(Data records):

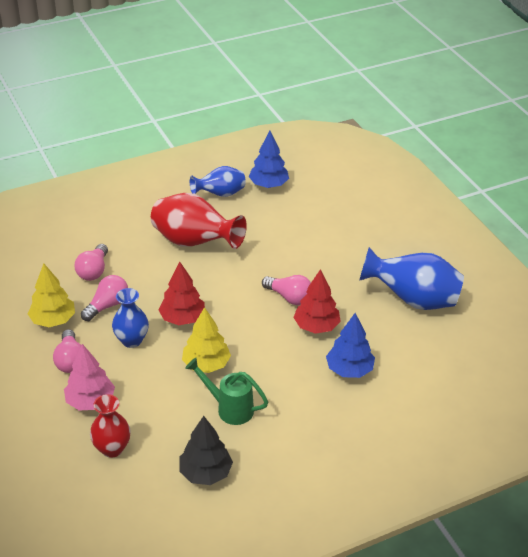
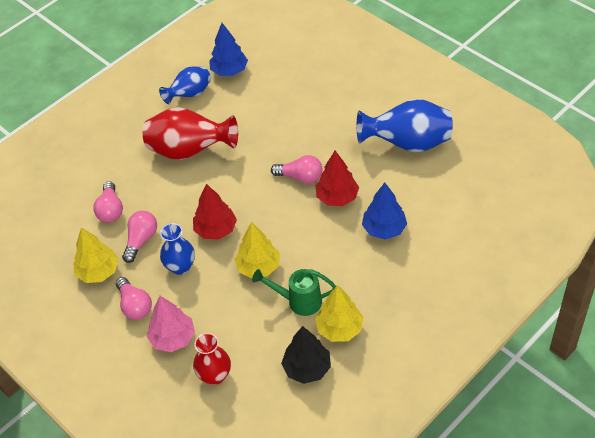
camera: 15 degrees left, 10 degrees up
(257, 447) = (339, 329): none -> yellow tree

* * *

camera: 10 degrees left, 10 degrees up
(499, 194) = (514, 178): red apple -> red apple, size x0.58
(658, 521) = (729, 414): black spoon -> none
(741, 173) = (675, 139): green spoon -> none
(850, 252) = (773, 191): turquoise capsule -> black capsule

(Requirement): Exact duplication is required for the lines above, from the line that contains "camera: 15 degrees left, 10 degrees up" to the line that contains "(257, 447) = (339, 329): none -> yellow tree", inclusive; omit all others.

(Output of the task):
camera: 15 degrees left, 10 degrees up
(257, 447) = (339, 329): none -> yellow tree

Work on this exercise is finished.